Somewhere below, one line contains "grey brick C1 level 2 -> none" and a later line contains "pink brick C4:C5". Output those two lines and everything between them exactly, and nothing else.

Information given:
# # #

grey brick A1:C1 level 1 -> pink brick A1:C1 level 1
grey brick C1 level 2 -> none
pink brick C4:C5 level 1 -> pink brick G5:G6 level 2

# # #

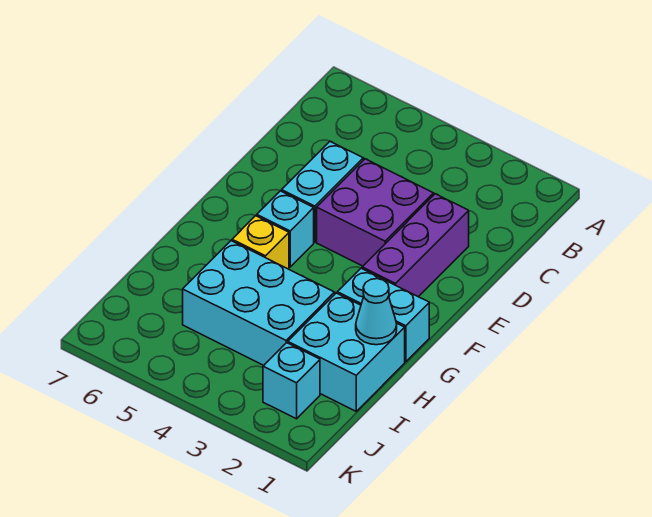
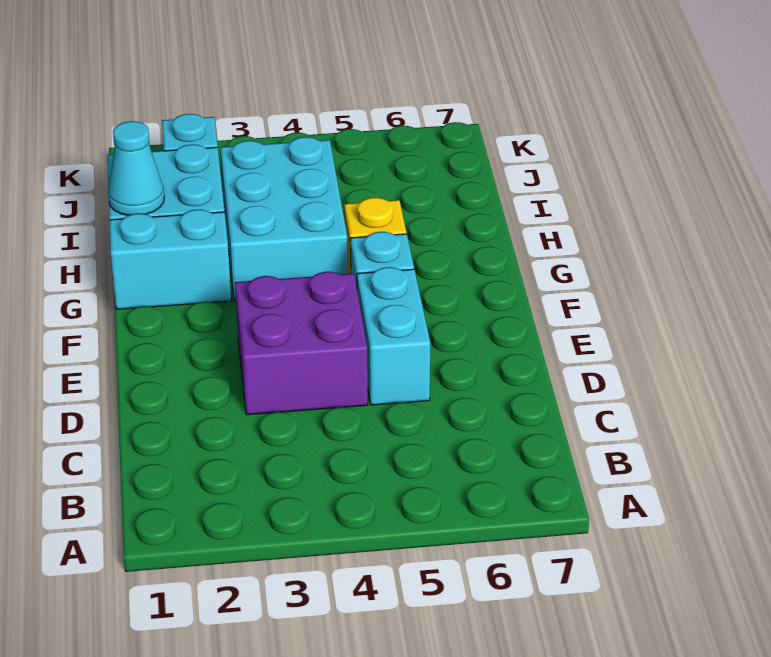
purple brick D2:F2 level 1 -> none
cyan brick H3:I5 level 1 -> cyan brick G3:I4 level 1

# # #

Finished task:
grey brick C1 level 2 -> none
pink brick C4:C5 level 1 -> pink brick G5:G6 level 2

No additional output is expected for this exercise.